Start of DATASET EXCERPTS

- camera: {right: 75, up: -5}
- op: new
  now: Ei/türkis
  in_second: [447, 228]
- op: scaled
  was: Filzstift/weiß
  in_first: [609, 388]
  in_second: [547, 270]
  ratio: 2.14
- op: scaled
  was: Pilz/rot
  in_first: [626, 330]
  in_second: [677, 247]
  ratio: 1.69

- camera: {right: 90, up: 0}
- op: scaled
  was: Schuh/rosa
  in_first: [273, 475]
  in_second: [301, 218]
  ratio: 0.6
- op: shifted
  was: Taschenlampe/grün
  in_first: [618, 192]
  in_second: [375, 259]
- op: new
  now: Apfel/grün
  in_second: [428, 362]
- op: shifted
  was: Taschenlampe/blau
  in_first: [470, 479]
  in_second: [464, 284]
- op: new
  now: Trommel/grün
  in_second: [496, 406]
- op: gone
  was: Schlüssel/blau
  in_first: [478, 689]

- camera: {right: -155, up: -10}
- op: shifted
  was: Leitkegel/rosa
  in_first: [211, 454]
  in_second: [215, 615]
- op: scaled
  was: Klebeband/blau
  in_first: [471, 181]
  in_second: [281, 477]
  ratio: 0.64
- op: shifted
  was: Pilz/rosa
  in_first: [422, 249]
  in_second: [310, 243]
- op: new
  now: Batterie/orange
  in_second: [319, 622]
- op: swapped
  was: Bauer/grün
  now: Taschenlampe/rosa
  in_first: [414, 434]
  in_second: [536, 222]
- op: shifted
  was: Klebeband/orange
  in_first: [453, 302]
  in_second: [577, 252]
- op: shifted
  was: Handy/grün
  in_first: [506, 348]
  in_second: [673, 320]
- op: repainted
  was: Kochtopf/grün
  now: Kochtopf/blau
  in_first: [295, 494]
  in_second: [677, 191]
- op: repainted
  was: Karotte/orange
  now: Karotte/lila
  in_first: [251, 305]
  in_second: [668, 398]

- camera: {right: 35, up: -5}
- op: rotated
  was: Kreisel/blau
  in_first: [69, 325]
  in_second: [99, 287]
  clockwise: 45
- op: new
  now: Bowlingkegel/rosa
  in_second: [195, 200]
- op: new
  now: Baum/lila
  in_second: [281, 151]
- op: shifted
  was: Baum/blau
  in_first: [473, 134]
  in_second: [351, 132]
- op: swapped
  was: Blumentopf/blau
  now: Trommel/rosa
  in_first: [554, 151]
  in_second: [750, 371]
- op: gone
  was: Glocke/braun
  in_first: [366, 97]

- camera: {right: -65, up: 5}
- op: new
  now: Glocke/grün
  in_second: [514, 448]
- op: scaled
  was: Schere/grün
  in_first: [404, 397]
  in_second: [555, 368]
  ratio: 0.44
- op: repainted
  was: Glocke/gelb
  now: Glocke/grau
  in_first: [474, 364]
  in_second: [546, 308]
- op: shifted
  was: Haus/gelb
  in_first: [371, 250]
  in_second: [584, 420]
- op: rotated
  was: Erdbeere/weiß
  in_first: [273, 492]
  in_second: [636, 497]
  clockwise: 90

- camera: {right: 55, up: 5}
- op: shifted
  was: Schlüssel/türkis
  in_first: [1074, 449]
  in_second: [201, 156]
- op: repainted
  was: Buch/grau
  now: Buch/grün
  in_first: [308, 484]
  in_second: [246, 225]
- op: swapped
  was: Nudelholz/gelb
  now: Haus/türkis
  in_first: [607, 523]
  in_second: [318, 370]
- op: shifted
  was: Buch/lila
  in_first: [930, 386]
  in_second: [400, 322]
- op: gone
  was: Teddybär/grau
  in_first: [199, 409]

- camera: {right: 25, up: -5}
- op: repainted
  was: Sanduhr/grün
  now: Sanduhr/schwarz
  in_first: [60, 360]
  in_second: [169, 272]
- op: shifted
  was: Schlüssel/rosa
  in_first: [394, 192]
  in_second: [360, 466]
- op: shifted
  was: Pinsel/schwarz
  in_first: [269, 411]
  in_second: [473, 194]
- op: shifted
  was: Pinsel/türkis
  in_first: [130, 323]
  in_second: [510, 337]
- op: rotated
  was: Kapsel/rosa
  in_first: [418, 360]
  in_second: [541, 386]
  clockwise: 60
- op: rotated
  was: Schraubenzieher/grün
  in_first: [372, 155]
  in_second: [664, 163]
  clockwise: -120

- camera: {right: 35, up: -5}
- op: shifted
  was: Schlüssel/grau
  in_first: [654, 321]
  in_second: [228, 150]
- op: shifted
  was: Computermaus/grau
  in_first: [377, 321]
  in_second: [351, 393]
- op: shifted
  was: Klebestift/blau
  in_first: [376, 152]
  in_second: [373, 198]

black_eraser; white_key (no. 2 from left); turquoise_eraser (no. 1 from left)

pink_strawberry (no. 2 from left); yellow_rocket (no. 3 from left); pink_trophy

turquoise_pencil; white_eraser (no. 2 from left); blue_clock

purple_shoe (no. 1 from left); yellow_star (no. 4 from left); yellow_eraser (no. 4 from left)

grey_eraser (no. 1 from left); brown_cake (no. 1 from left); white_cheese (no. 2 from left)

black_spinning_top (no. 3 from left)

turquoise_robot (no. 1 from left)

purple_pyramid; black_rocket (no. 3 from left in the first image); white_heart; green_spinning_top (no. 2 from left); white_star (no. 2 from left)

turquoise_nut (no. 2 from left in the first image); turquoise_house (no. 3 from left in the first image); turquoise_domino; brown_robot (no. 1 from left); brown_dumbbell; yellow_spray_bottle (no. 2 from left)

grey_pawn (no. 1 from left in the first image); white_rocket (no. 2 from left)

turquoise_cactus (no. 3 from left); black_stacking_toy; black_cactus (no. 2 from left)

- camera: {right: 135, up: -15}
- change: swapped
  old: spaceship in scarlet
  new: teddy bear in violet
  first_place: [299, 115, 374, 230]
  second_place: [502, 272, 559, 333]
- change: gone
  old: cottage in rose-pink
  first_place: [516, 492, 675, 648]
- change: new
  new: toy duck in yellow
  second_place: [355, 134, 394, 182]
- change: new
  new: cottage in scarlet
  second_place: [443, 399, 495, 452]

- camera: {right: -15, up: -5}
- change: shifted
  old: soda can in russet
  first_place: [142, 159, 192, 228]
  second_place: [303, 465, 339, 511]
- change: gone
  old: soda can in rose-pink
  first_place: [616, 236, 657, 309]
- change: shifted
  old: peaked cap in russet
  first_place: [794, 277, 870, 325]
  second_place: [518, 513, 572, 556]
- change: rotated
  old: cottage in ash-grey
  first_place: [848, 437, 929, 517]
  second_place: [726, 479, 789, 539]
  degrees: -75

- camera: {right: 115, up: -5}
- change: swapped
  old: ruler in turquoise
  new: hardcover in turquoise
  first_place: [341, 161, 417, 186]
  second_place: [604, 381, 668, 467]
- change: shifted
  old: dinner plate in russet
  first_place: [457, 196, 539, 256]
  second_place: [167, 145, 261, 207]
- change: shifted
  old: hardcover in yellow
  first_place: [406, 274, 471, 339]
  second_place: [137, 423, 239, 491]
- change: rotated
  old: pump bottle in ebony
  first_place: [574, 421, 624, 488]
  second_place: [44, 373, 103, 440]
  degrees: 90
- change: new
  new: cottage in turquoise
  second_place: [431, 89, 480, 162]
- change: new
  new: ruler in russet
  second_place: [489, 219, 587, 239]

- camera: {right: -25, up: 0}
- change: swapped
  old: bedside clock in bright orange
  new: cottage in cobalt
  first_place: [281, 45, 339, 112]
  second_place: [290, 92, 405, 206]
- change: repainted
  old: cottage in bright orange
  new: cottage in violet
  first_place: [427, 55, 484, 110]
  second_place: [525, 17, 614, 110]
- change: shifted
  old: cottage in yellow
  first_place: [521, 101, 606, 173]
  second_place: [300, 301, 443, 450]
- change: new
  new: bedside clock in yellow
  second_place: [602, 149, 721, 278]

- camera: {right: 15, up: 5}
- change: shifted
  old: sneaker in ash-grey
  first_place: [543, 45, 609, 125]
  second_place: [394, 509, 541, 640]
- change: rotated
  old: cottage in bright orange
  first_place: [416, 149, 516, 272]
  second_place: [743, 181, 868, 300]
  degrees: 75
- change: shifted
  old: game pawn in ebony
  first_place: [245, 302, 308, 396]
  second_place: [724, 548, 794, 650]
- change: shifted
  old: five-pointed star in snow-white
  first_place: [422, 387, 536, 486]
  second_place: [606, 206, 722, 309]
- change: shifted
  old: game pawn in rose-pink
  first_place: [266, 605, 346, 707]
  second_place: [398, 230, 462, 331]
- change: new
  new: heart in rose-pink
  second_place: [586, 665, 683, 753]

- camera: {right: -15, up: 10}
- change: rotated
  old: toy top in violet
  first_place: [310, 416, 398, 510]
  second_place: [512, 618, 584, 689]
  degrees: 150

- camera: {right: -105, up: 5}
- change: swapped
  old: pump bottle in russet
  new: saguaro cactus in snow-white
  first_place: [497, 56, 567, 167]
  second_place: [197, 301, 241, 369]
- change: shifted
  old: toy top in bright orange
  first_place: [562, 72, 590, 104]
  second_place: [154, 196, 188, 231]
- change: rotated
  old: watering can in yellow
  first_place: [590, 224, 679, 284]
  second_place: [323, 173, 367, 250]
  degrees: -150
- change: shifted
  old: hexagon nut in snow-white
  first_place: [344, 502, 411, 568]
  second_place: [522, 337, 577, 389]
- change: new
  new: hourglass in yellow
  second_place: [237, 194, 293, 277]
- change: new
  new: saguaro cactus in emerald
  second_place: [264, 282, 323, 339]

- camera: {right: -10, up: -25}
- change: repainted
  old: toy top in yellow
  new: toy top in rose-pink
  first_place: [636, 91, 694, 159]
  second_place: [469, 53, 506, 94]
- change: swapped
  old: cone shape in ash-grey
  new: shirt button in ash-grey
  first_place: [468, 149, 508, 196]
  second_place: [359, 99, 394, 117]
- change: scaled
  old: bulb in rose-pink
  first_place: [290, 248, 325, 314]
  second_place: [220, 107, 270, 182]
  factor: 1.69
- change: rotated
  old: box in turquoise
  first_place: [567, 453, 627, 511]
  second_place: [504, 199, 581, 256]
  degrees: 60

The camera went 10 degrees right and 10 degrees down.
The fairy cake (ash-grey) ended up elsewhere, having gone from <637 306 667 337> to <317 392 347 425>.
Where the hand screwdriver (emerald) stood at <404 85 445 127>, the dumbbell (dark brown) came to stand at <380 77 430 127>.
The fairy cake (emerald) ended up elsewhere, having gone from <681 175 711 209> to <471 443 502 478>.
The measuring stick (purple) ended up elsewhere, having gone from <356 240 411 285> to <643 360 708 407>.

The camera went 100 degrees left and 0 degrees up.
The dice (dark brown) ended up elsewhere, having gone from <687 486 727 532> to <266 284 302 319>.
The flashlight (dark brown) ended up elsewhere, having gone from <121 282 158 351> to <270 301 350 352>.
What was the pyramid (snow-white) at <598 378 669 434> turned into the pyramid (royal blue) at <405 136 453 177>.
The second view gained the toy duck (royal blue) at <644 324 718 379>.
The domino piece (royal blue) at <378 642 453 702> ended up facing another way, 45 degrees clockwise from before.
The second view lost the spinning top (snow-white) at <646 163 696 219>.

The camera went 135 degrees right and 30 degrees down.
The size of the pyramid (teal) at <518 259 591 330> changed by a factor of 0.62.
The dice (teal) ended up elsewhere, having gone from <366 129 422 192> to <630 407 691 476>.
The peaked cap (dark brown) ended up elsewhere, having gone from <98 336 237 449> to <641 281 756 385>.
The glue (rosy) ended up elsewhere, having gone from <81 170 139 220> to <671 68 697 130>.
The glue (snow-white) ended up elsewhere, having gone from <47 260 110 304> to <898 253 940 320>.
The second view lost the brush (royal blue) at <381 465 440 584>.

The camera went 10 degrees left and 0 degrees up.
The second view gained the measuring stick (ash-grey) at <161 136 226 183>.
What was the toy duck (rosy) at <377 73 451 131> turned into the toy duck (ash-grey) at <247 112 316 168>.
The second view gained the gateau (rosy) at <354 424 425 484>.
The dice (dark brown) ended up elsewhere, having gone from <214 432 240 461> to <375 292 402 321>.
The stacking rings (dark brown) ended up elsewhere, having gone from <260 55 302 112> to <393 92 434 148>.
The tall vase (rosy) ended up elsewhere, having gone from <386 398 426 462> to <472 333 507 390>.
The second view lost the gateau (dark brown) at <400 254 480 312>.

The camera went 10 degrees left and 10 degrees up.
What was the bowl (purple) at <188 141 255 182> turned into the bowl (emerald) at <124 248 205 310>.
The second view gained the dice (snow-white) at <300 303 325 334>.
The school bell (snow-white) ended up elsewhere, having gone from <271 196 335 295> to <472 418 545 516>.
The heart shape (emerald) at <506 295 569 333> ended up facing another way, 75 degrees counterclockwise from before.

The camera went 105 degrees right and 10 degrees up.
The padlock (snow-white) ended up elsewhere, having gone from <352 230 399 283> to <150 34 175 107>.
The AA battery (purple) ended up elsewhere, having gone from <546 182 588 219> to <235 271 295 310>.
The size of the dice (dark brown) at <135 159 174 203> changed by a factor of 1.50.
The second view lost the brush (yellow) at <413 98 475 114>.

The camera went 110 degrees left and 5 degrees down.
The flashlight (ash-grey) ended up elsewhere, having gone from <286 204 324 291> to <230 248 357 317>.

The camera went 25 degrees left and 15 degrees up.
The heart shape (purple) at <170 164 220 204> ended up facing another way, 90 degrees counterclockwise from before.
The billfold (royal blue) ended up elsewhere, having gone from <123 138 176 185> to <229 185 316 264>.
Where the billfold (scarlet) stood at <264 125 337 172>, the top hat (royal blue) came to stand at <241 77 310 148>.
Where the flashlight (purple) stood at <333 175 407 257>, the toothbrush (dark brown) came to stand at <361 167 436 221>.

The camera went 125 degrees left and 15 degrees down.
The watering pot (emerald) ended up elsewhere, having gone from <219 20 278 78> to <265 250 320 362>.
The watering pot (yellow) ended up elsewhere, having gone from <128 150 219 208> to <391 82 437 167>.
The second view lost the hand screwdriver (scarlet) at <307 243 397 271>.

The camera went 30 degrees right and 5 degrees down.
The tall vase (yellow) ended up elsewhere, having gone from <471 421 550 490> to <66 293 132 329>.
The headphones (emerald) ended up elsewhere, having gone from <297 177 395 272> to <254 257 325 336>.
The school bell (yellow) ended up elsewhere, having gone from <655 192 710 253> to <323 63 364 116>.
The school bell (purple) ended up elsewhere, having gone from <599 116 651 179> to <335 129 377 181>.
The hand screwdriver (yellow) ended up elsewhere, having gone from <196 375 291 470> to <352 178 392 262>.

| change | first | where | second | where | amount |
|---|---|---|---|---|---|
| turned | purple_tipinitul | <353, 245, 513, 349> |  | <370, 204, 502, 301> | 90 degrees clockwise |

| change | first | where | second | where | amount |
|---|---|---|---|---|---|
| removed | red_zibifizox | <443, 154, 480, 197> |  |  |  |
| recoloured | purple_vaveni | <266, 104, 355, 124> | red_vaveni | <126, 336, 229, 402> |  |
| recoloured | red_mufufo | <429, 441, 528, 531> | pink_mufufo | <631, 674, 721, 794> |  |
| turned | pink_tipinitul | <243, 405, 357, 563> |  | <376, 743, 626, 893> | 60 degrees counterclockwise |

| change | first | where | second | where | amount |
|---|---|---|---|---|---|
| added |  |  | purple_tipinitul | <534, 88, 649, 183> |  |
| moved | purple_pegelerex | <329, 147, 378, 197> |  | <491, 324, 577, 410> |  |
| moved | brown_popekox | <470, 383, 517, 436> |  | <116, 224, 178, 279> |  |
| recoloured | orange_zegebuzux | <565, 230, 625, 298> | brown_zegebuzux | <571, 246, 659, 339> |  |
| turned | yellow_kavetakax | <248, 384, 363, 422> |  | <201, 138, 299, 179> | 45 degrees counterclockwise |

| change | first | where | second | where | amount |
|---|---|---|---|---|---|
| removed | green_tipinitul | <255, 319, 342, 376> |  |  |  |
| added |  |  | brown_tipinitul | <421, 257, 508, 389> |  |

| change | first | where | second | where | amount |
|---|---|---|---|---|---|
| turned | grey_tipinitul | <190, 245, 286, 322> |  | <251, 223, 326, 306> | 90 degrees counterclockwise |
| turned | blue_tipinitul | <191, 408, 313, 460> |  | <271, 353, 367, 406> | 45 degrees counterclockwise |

End of DATASET EXCERPTS

▶ **TASK REQUIREMENTS**: Above are the records. Copy the lines beginning at the one that has "second_place: [220, 107, 270, 182]" and ending with the one that has "Where the hand", unchanged.

▶ **EXPECTED ANSWER**:
  second_place: [220, 107, 270, 182]
  factor: 1.69
- change: rotated
  old: box in turquoise
  first_place: [567, 453, 627, 511]
  second_place: [504, 199, 581, 256]
  degrees: 60

The camera went 10 degrees right and 10 degrees down.
The fairy cake (ash-grey) ended up elsewhere, having gone from <637 306 667 337> to <317 392 347 425>.
Where the hand screwdriver (emerald) stood at <404 85 445 127>, the dumbbell (dark brown) came to stand at <380 77 430 127>.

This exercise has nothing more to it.